(Directions)
Every line that contains "missing" must be located and copied from the data.

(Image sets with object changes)
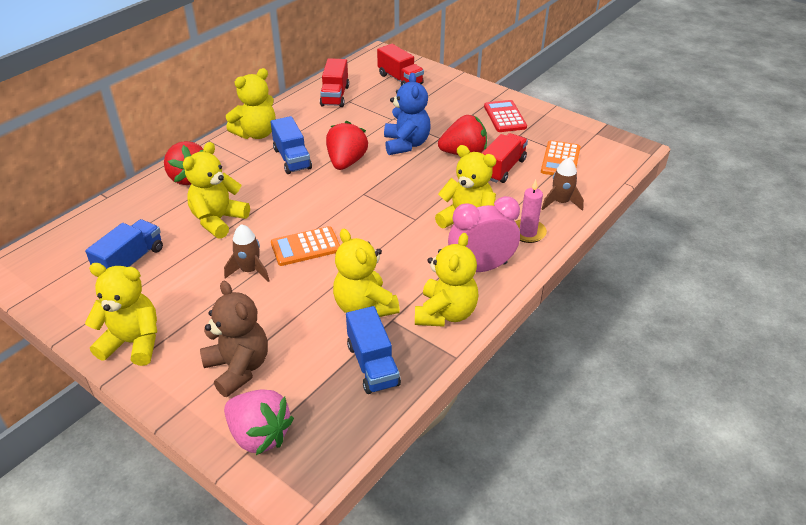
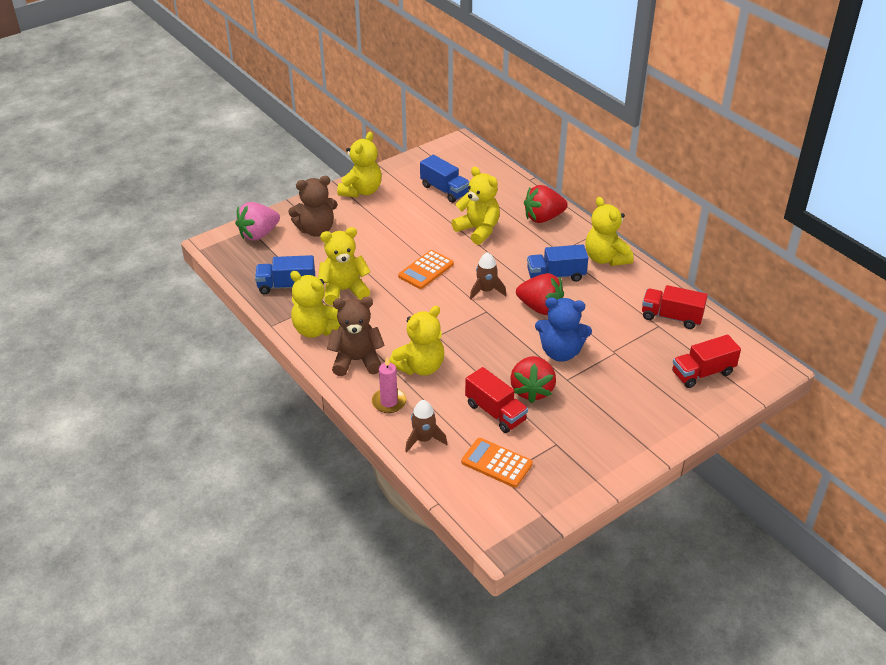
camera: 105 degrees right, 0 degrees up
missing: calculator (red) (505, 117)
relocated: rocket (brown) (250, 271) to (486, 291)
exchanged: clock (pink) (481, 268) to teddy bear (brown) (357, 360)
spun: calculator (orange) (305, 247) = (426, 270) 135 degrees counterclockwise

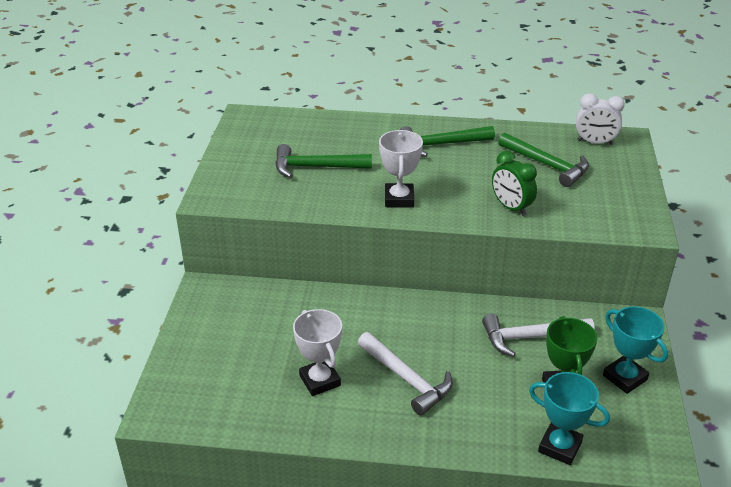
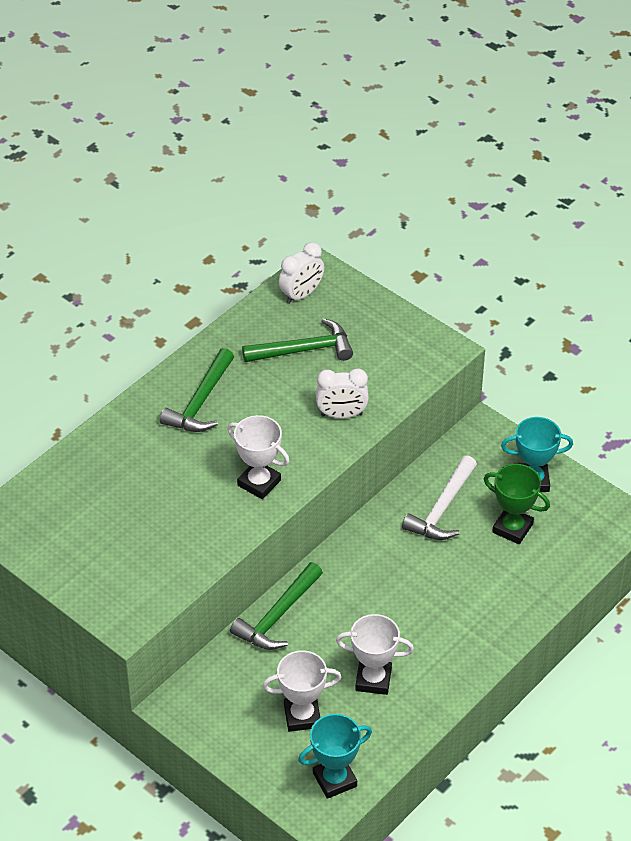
camera: 55 degrees left, 10 degrees up
missing: hammer (white) (407, 379)
appeared: trophy (white) (302, 716)
relocated: hammer (green) (315, 167) to (277, 616); trophy (turquoise) (560, 447) to (334, 780)
colour: clock (green) (511, 207) to clock (white) (341, 415)

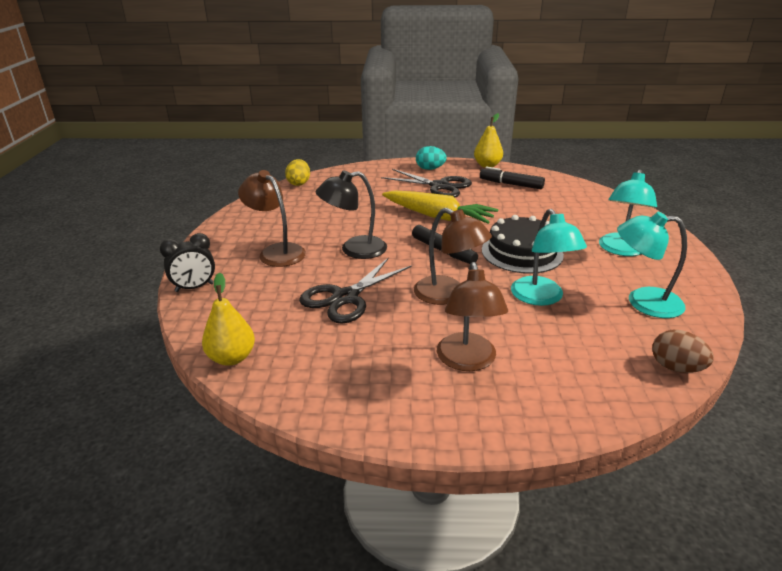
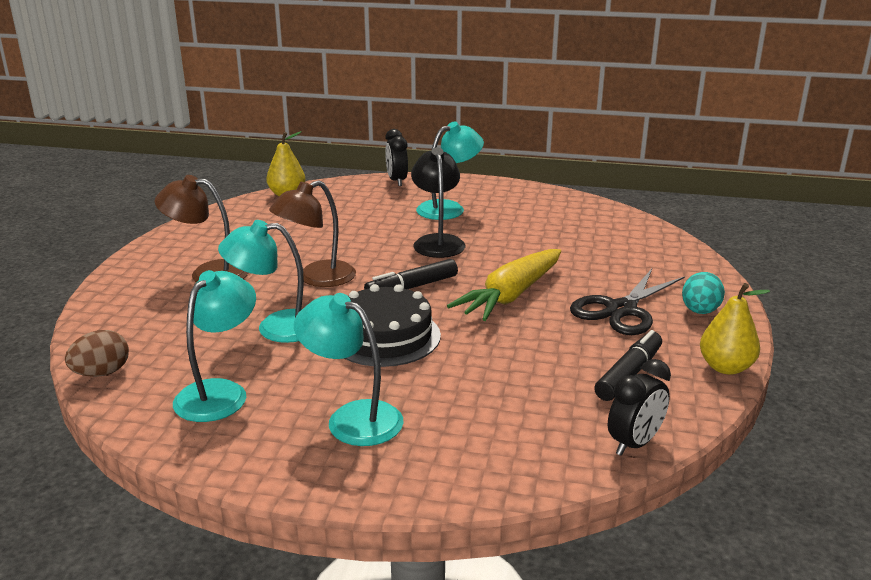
camera: 100 degrees right, 5 degrees down
missing: egg (yellow) (299, 183); scissors (black) (345, 298)
appeared: clock (black) (634, 444)
colour: lamp (brown) (276, 251) to lamp (turquoise) (449, 208)

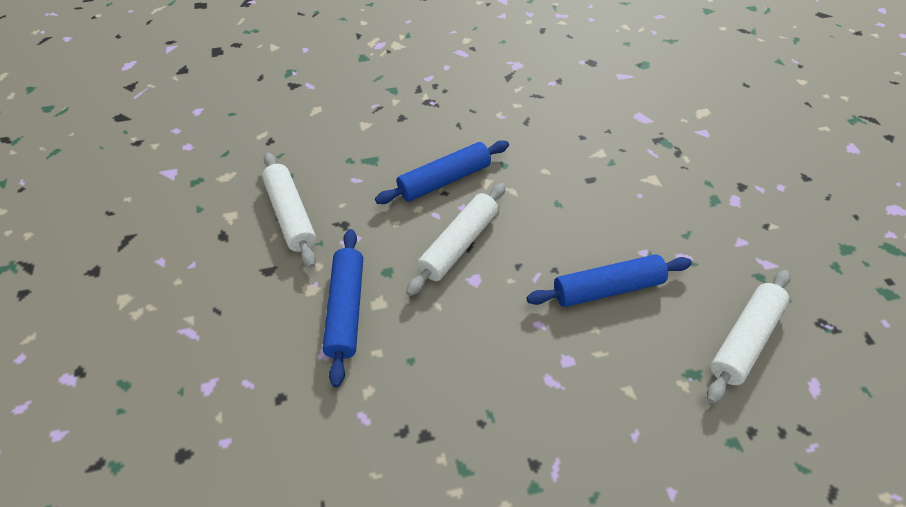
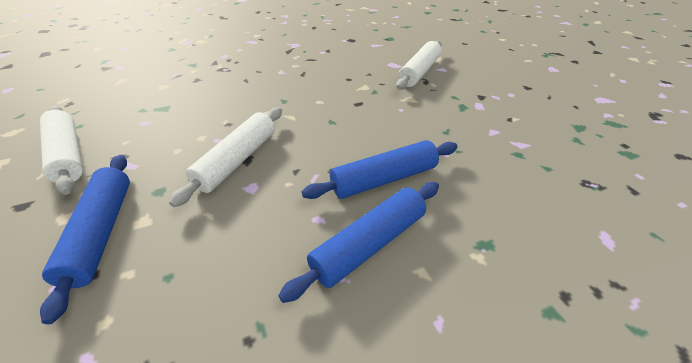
camera: 10 degrees left, 10 degrees down
relocated: rolling pin (blue) (444, 180) to (369, 244); rolling pin (white) (744, 340) to (419, 72)

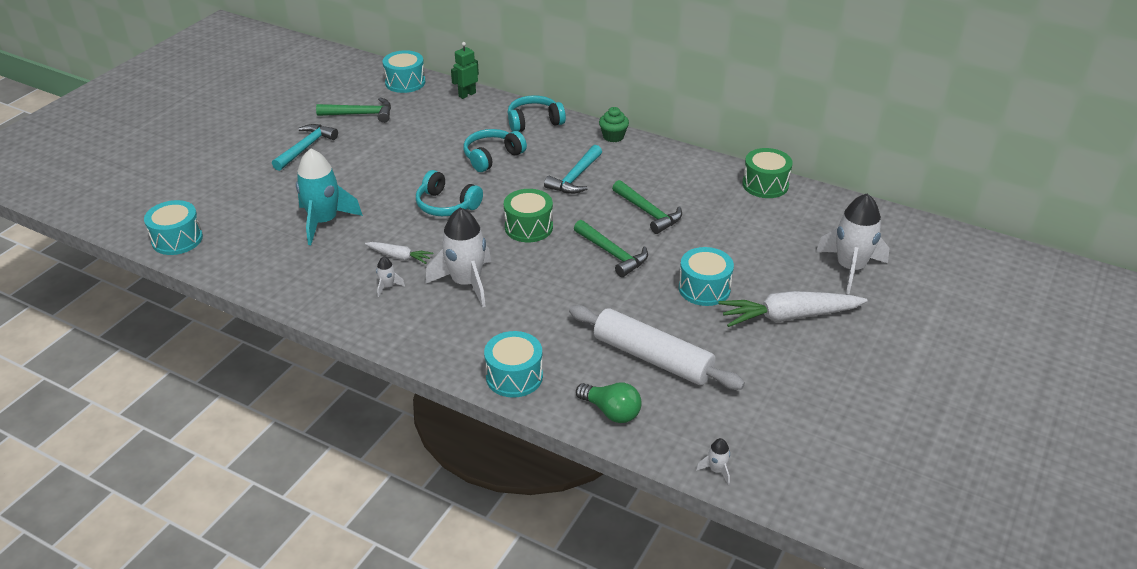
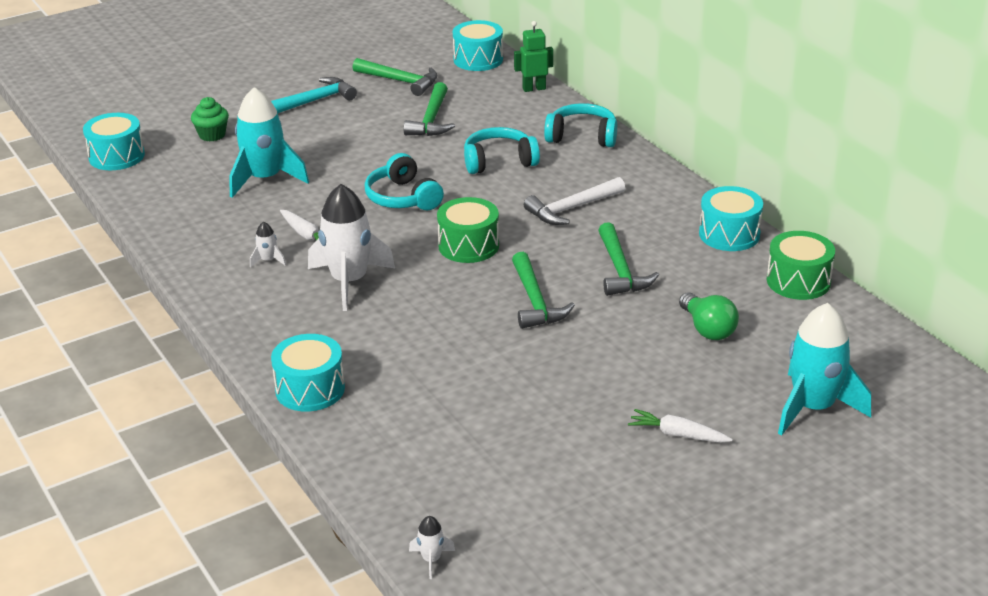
camera: 30 degrees right, 5 degrees down
missing: rolling pin (white) (652, 358)
appeared: hammer (green) (431, 120)
relocated: light bulb (green) (611, 411) to (707, 329); cupcake (green) (613, 136) to (212, 135); drum (turquoise) (704, 288) to (729, 234)
colour: hammer (turquoise) (575, 177) to hammer (white) (572, 209); rocket (white) (850, 268) to rocket (turquoise) (813, 408)
size: carrot (white) (789, 317) = (678, 434) x0.52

(Output for this exercise)
missing: calculator (red) (505, 117)
missing: hammer (white) (407, 379)
missing: egg (yellow) (299, 183); scissors (black) (345, 298)
missing: rolling pin (white) (652, 358)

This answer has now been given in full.